WHAT YOU NEED TO DO => The entries need to be copied exactly as they stand, images left out.

DATA =>
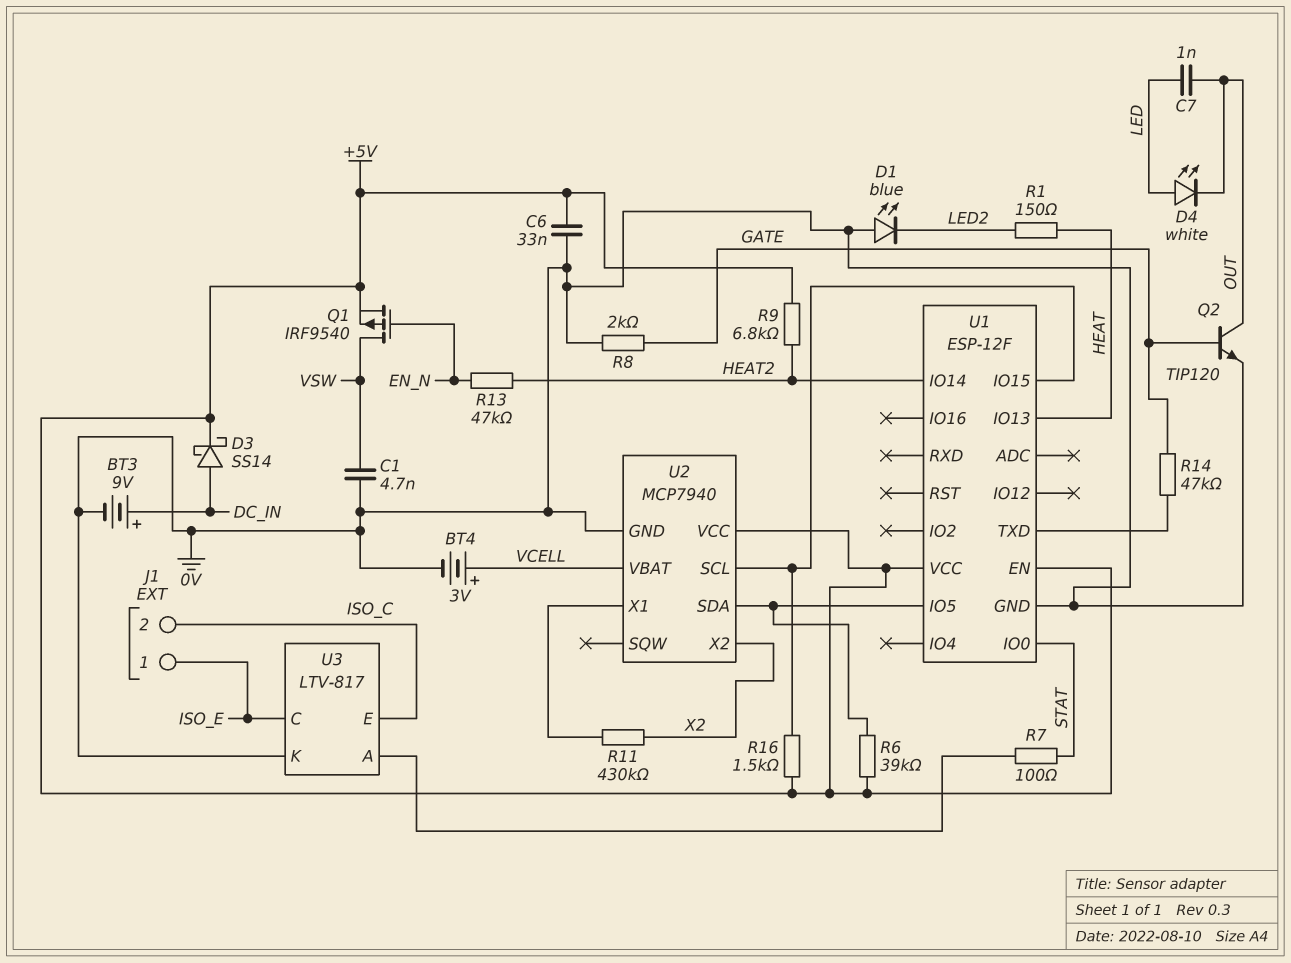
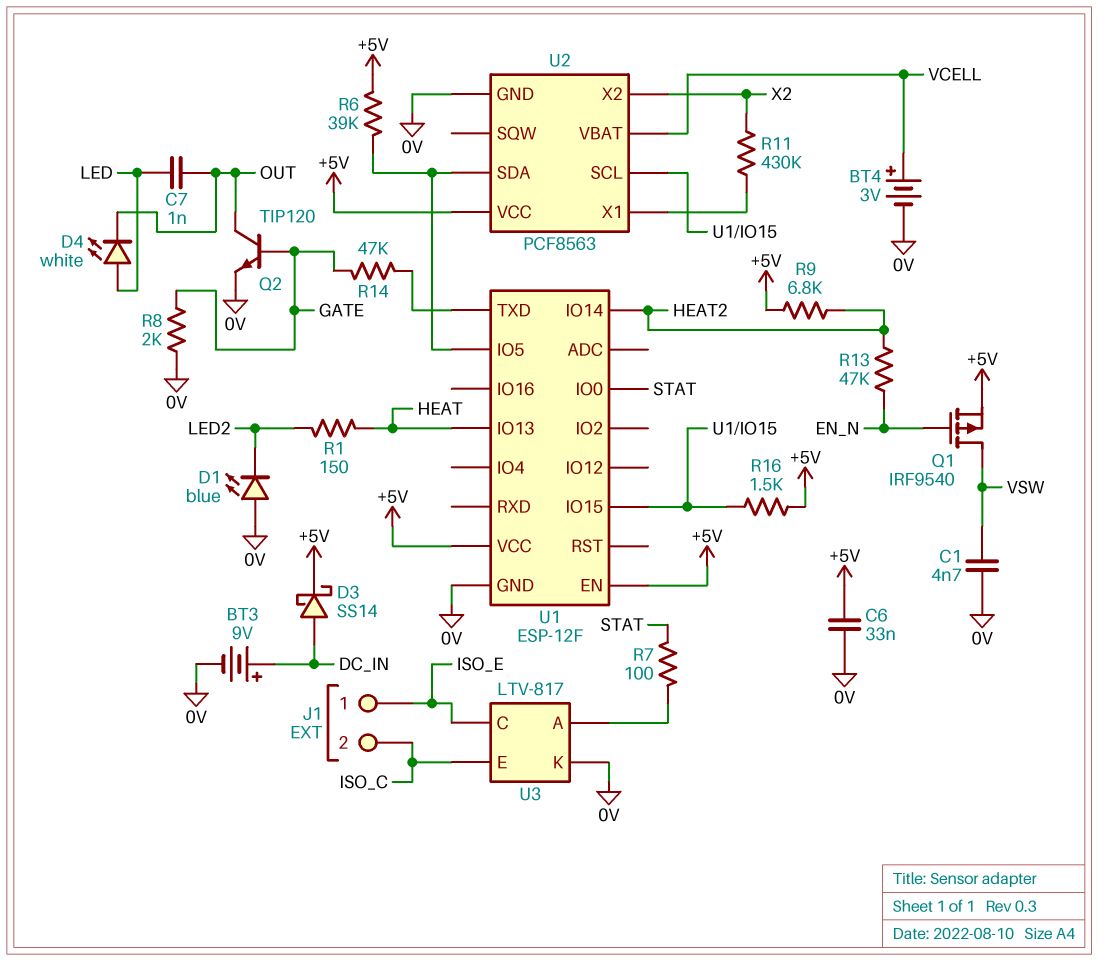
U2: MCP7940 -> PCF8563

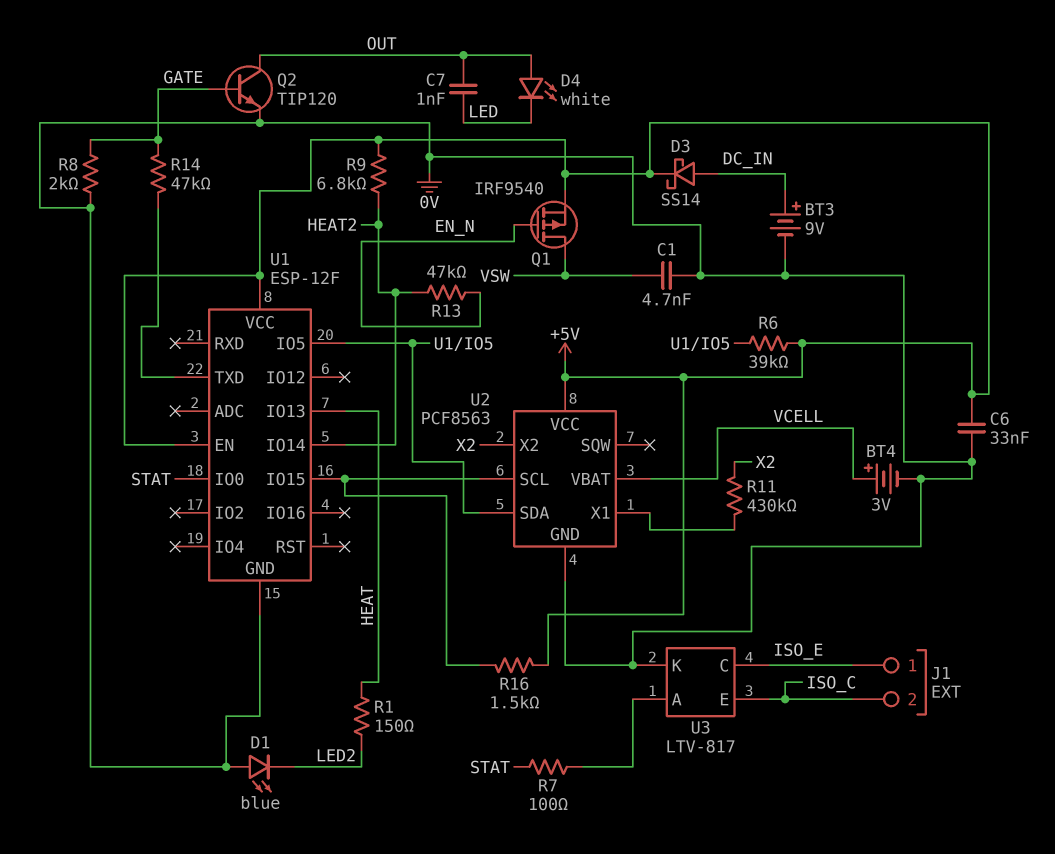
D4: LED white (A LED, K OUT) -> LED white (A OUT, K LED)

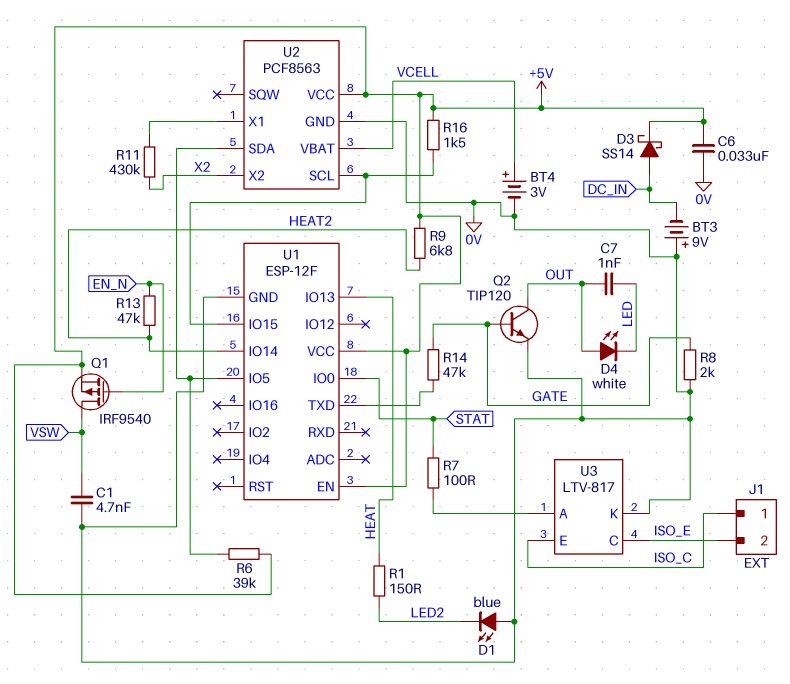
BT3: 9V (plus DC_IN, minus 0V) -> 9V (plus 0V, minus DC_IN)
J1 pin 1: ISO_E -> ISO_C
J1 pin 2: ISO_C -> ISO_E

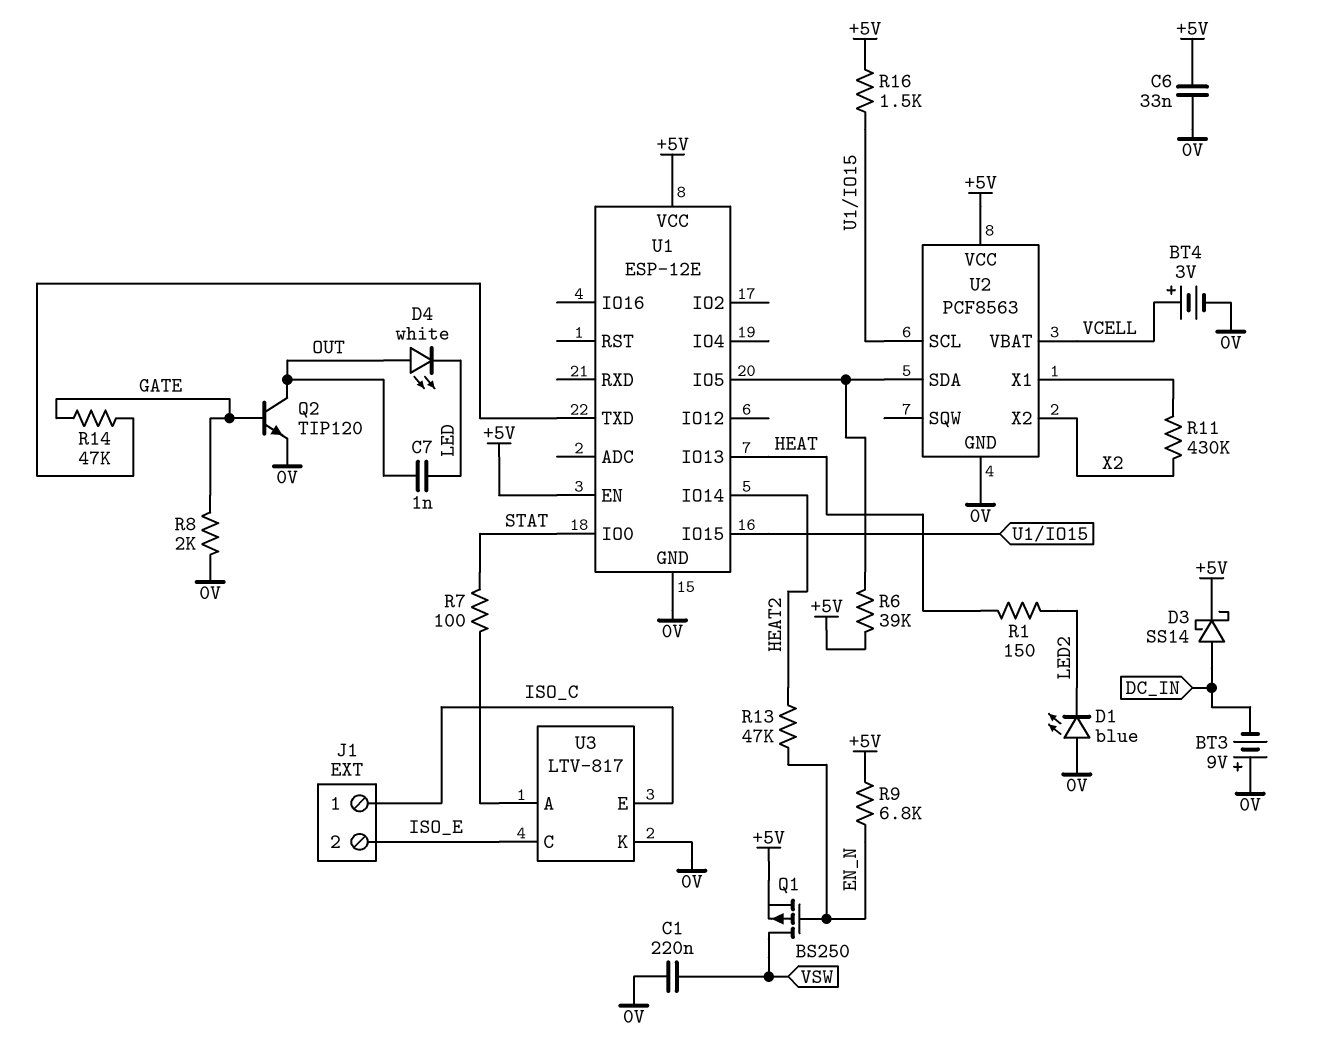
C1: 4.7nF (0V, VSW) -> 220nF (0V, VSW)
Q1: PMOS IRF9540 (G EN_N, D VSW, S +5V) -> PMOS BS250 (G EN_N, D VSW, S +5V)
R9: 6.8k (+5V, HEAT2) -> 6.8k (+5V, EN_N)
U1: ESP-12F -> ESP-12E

OUTPUT FOR THIS TASK =>
U2: MCP7940 -> PCF8563

D4: LED white (A LED, K OUT) -> LED white (A OUT, K LED)

BT3: 9V (plus DC_IN, minus 0V) -> 9V (plus 0V, minus DC_IN)
J1 pin 1: ISO_E -> ISO_C
J1 pin 2: ISO_C -> ISO_E

C1: 4.7nF (0V, VSW) -> 220nF (0V, VSW)
Q1: PMOS IRF9540 (G EN_N, D VSW, S +5V) -> PMOS BS250 (G EN_N, D VSW, S +5V)
R9: 6.8k (+5V, HEAT2) -> 6.8k (+5V, EN_N)
U1: ESP-12F -> ESP-12E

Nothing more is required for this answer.